══ DATASET EXCERPTS

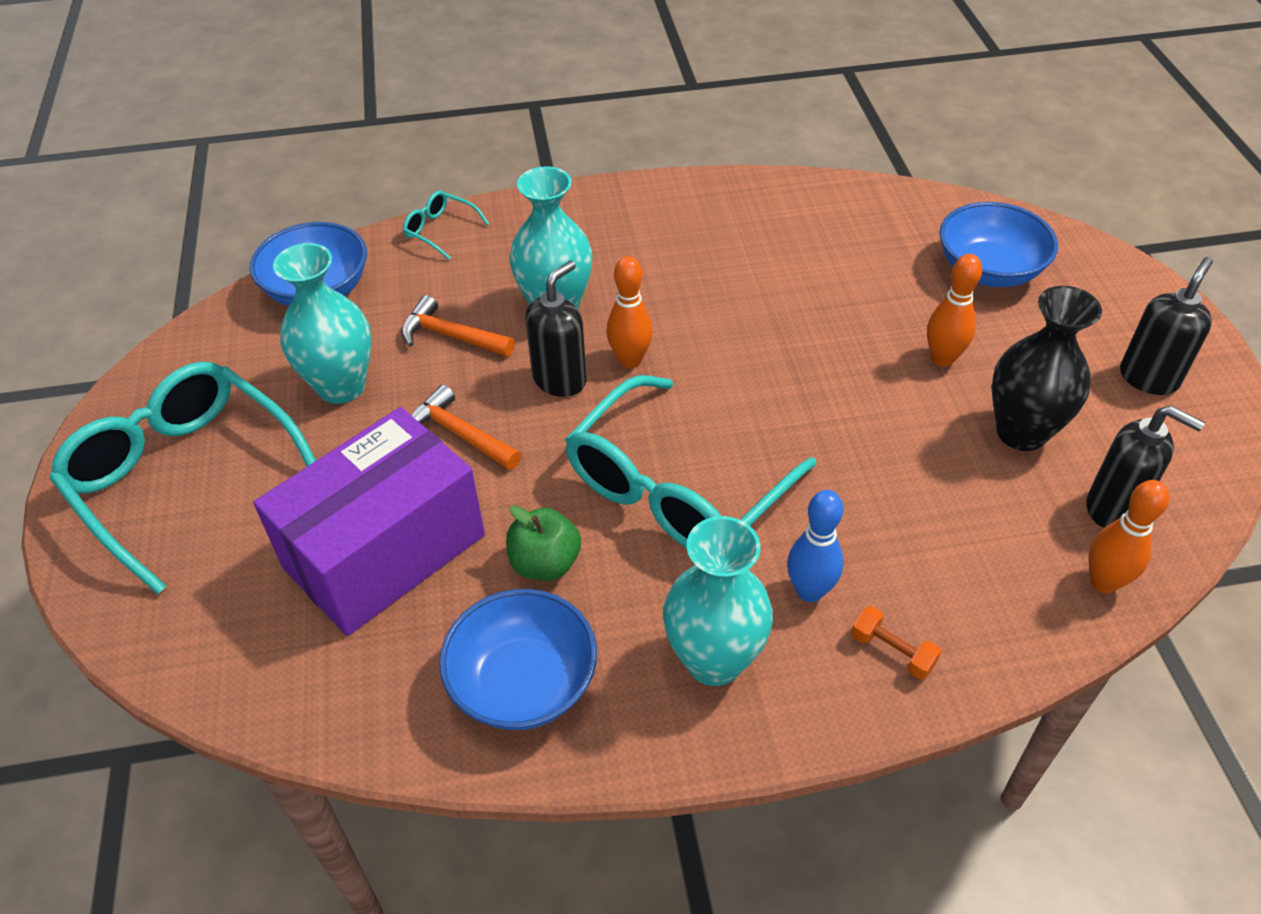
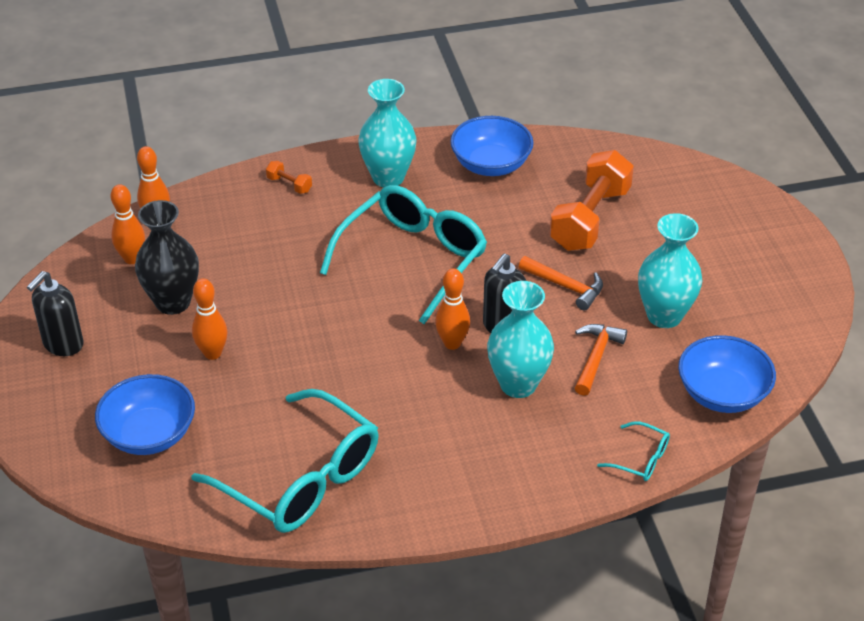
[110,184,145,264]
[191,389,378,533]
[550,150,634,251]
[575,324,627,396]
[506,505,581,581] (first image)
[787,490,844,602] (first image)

════

▶ THE PROBLEM
Your task is to restate, word for word, the line with "[550,150,634,251]" and all lines after it, ending with the last line of the data.

▶ OUTPUT OF THE TASK
[550,150,634,251]
[575,324,627,396]
[506,505,581,581] (first image)
[787,490,844,602] (first image)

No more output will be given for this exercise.